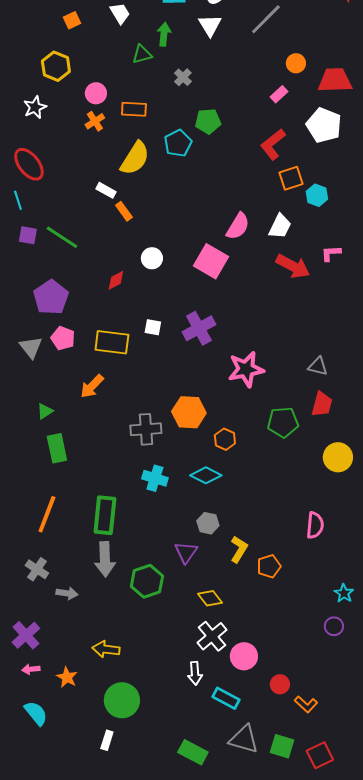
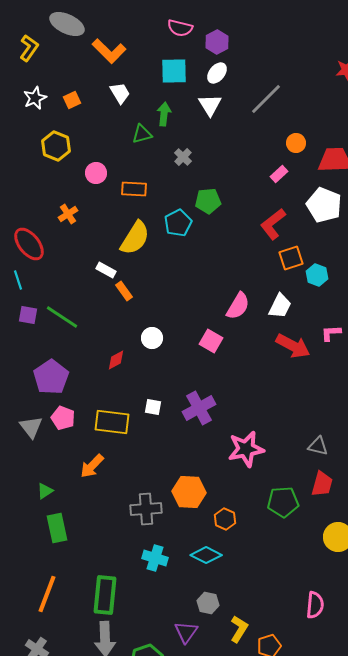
white star: (35, 107) -> (35, 98), moved
orange cross: (95, 121) -> (68, 214), moved
pink square: (211, 261) -> (211, 341), size x0.7

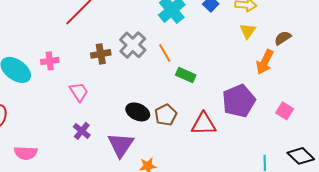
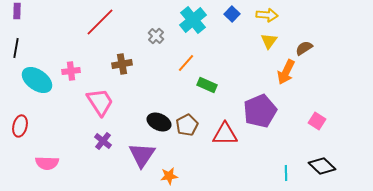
gray cross: (133, 45) -> (156, 36), moved, size x0.6
orange line: (165, 53) -> (186, 63), turned 72
pink trapezoid: (79, 92) -> (100, 102), size x1.4
pink square: (285, 111) -> (317, 121), moved

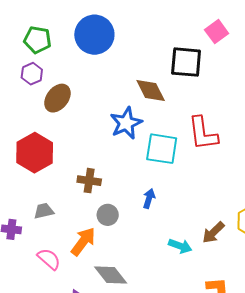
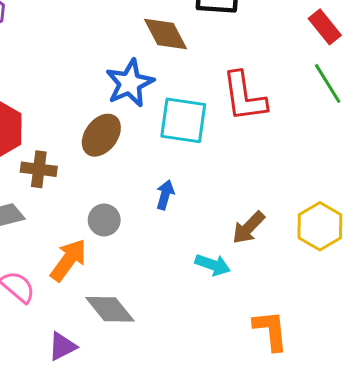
brown ellipse: (57, 98) -> (101, 135), moved
brown cross: (89, 181) -> (39, 169), moved
brown arrow: (213, 233) -> (248, 228), moved

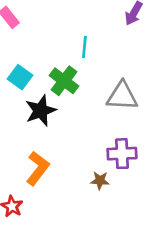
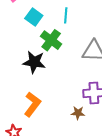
cyan square: (20, 77) -> (34, 17), moved
black star: (41, 111) -> (34, 62), turned 30

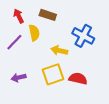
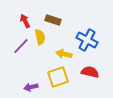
purple arrow: (19, 78) -> (31, 87), moved
red semicircle: (78, 79) -> (90, 72), moved

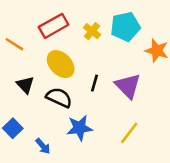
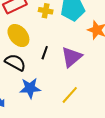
yellow cross: (92, 31) -> (46, 11), turned -32
purple triangle: (128, 86) -> (72, 57), turned 30

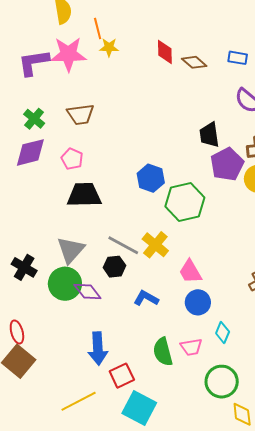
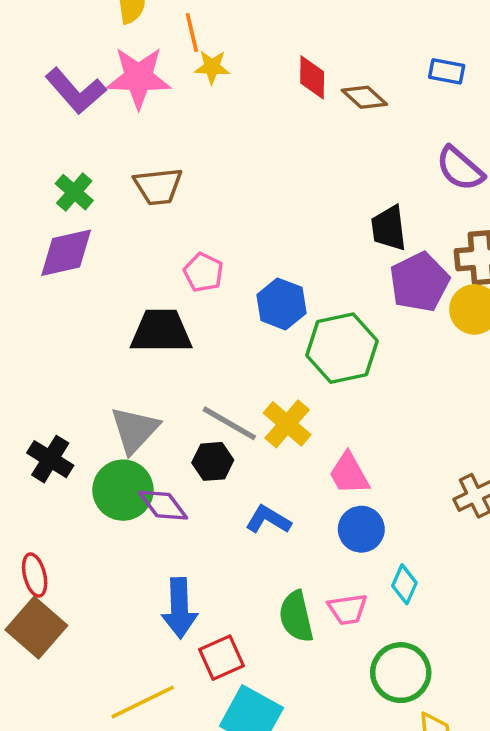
blue rectangle: (238, 58) -> (447, 71), moved
purple L-shape: (34, 62) -> (76, 91), turned -124
pink pentagon: (72, 159) -> (203, 272), moved

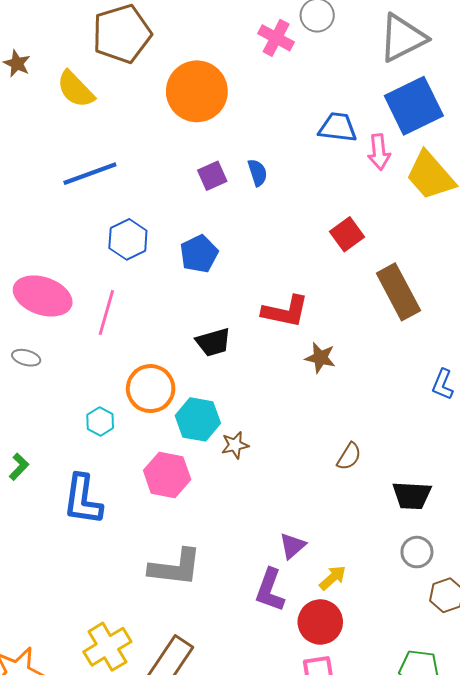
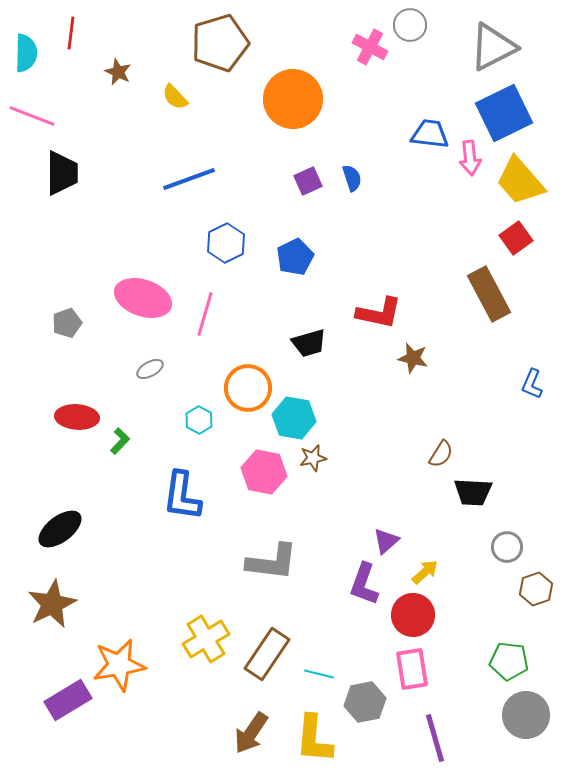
yellow semicircle: (76, 89) -> (175, 97), size x0.7
red square: (347, 234) -> (516, 238), moved
gray ellipse: (26, 358) -> (150, 369), moved, turned -44
brown star: (235, 445) -> (313, 458), moved
green L-shape: (19, 467) -> (120, 441), moved
black trapezoid: (412, 495) -> (473, 492), moved

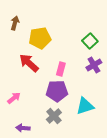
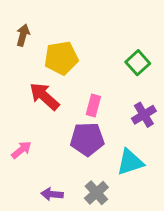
purple cross: (94, 65) -> (144, 115), moved
gray cross: (54, 116) -> (96, 193), moved
purple arrow: (23, 128) -> (52, 194), moved

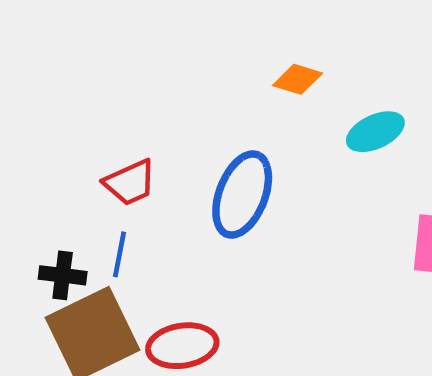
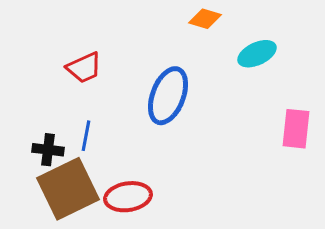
red trapezoid: (130, 183) -> (84, 68), moved

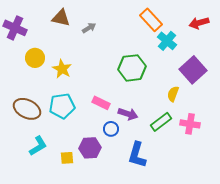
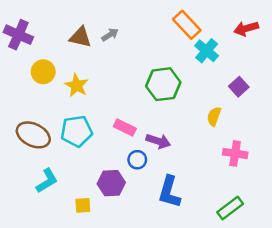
brown triangle: (61, 18) -> (80, 37), moved
purple square: (193, 70) -> (239, 87), size x0.6
green rectangle: (161, 122) -> (230, 208), moved
yellow square: (67, 158) -> (83, 205), moved

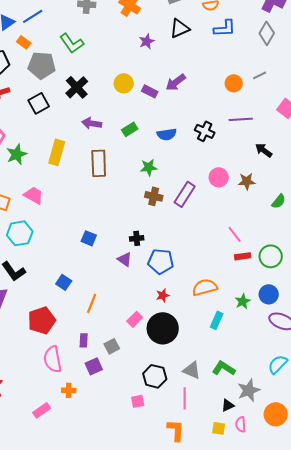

→ **Task requirements**:
Output only the lines that run from the line containing "blue rectangle: (238, 58) -> (447, 71), moved" to the last line of the data, exactly as they stand and without pictures.

→ **Solution for this exercise**:
blue rectangle: (238, 58) -> (447, 71), moved
purple L-shape: (34, 62) -> (76, 91), turned -124
pink pentagon: (72, 159) -> (203, 272), moved

yellow semicircle: (76, 89) -> (175, 97), size x0.7
red square: (347, 234) -> (516, 238), moved
gray ellipse: (26, 358) -> (150, 369), moved, turned -44
brown star: (235, 445) -> (313, 458), moved
green L-shape: (19, 467) -> (120, 441), moved
black trapezoid: (412, 495) -> (473, 492), moved

purple cross: (94, 65) -> (144, 115), moved
gray cross: (54, 116) -> (96, 193), moved
purple arrow: (23, 128) -> (52, 194), moved

red trapezoid: (130, 183) -> (84, 68), moved

brown triangle: (61, 18) -> (80, 37), moved
purple square: (193, 70) -> (239, 87), size x0.6
green rectangle: (161, 122) -> (230, 208), moved
yellow square: (67, 158) -> (83, 205), moved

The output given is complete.